• WORK REQUEST:
Print the lines in the listing below that fall between the line with "U19: NOT 74HC04" and the line with "U26: NAND 74LS00", those two lines included, exactly as they stand and with nothing else.

• DATA LISTING:
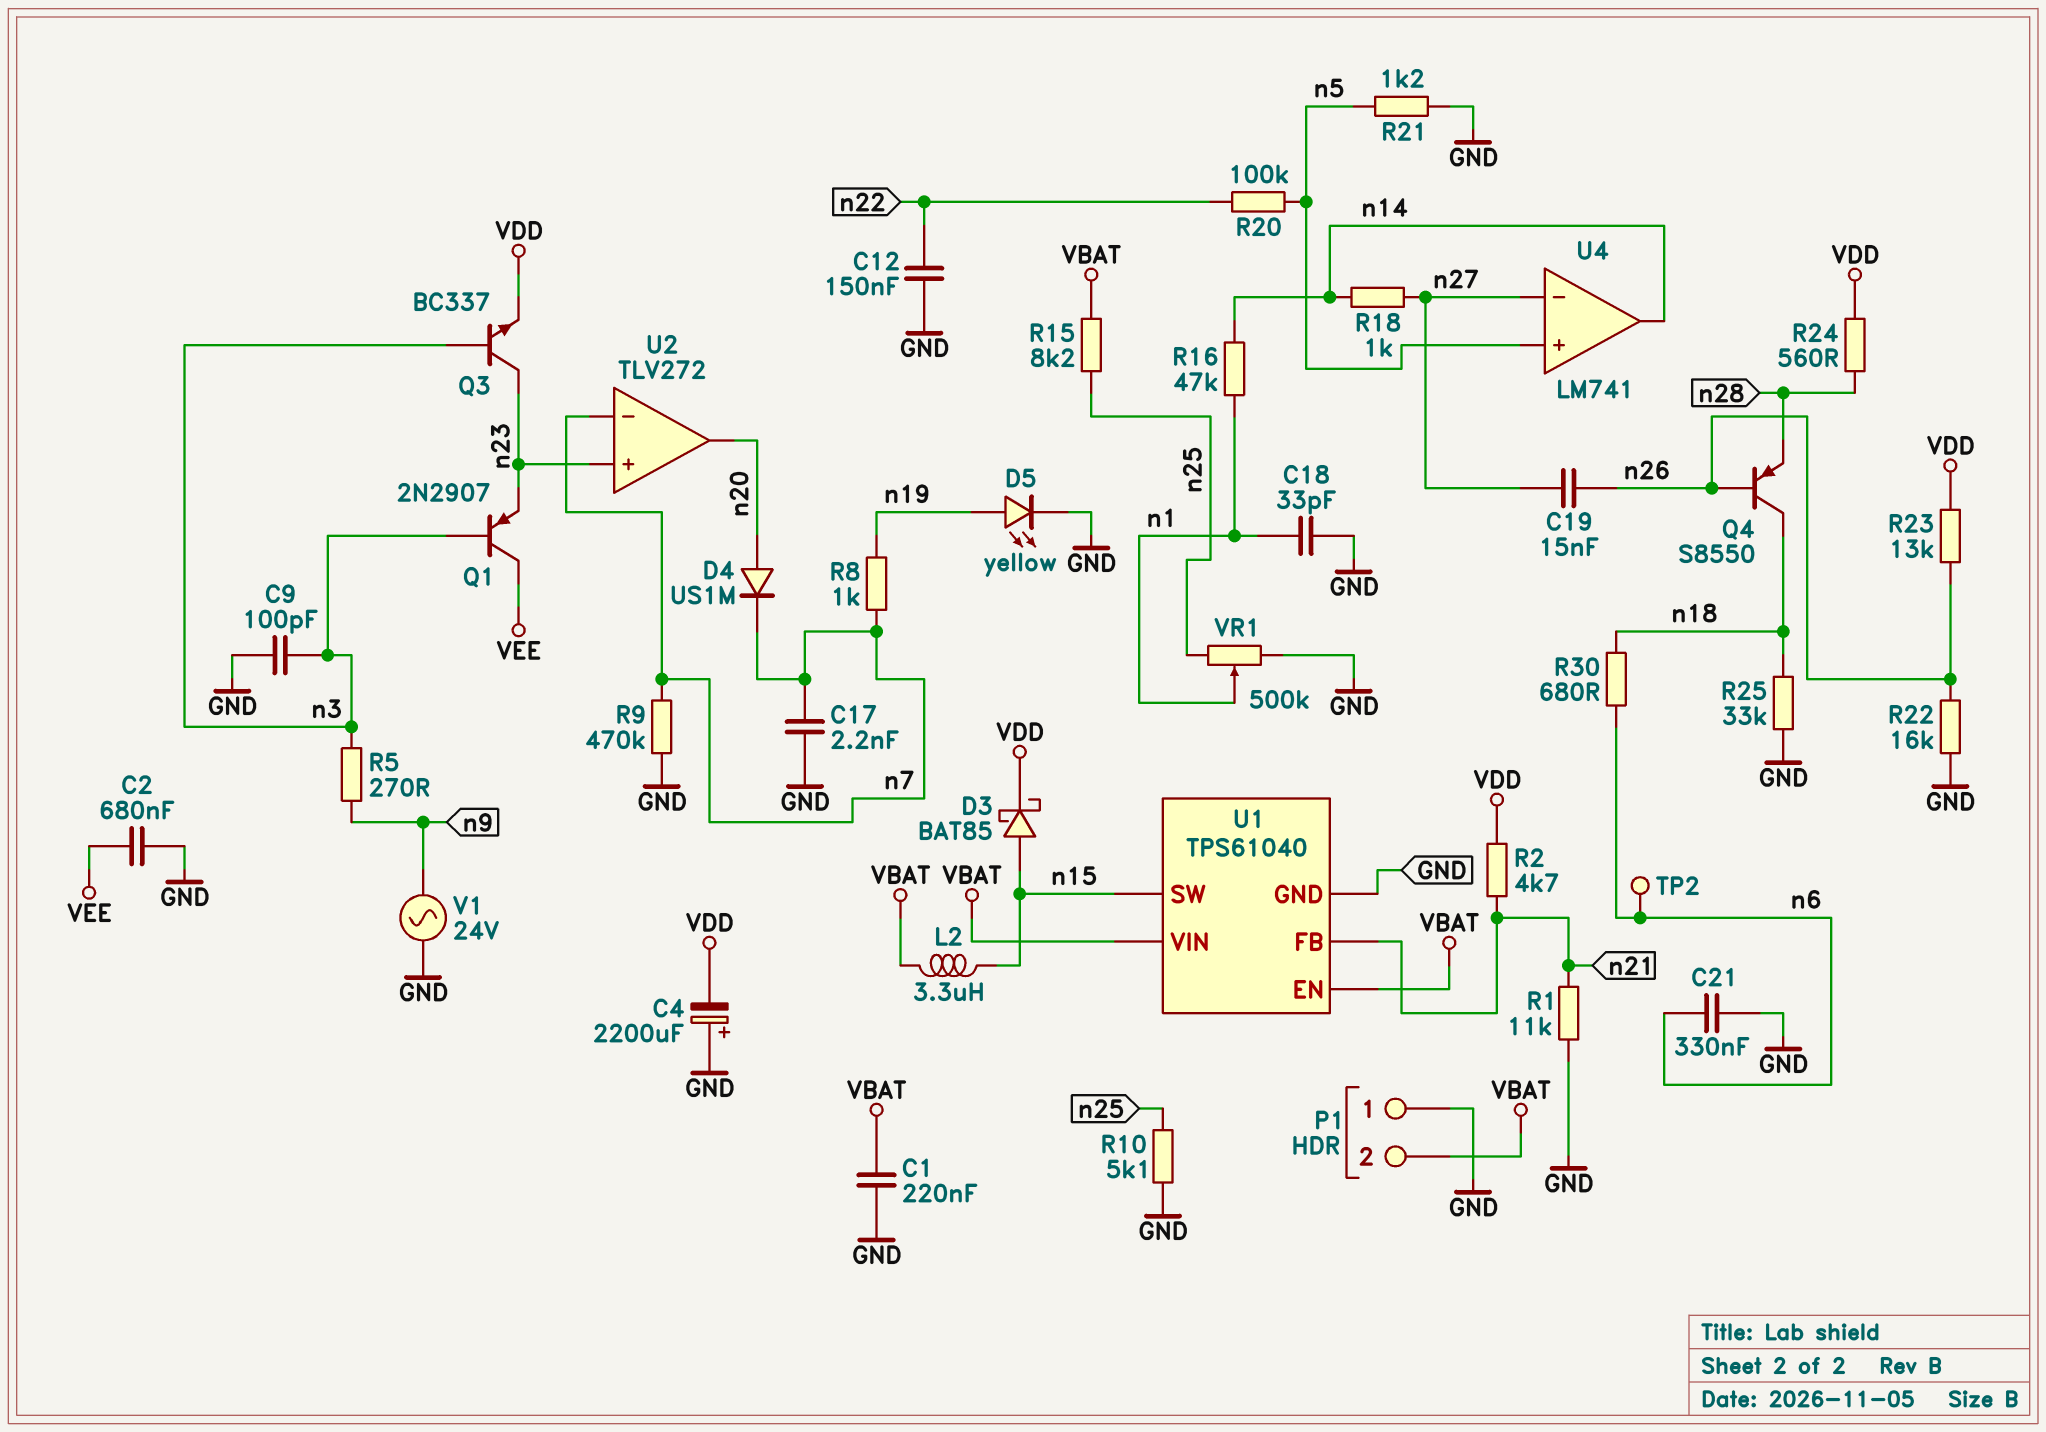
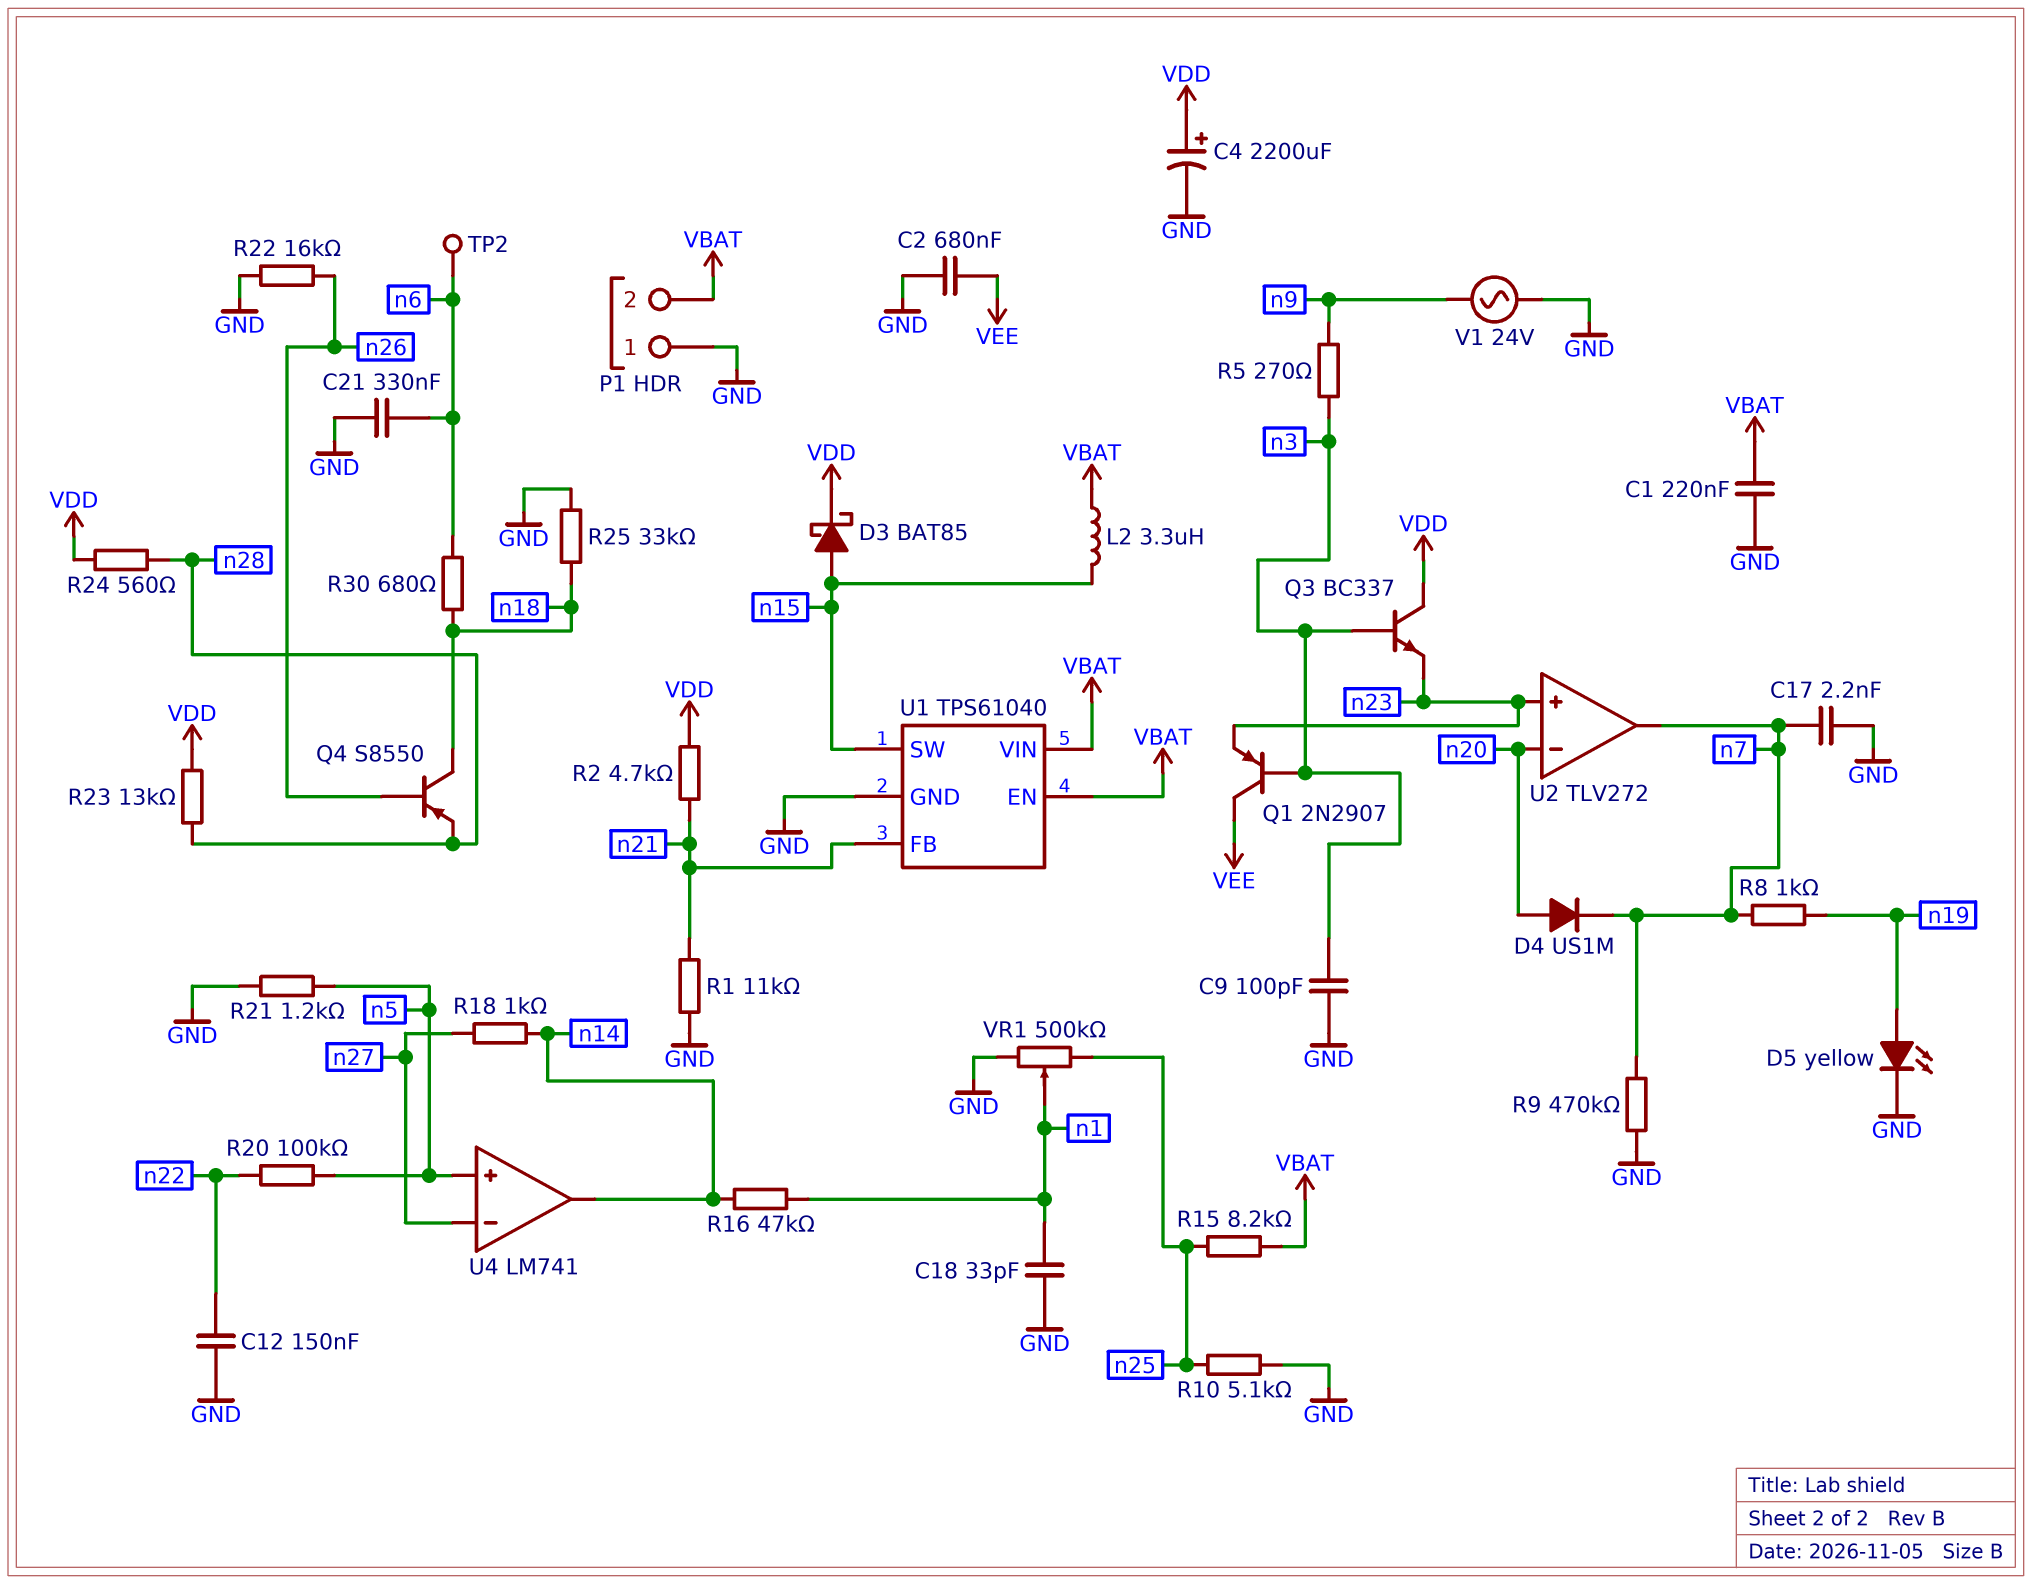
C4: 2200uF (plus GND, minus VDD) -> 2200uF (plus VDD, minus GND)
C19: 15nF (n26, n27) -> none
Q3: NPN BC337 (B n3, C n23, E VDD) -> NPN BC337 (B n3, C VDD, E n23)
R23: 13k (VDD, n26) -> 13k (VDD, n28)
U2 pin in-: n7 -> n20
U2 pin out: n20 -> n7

==

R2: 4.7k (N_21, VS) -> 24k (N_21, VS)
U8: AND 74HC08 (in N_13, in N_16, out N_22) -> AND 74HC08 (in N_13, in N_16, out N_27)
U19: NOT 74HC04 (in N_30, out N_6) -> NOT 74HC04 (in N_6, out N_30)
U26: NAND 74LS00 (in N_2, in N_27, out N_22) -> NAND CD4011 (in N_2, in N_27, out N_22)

• TASK OUTPUT:
U19: NOT 74HC04 (in N_30, out N_6) -> NOT 74HC04 (in N_6, out N_30)
U26: NAND 74LS00 (in N_2, in N_27, out N_22) -> NAND CD4011 (in N_2, in N_27, out N_22)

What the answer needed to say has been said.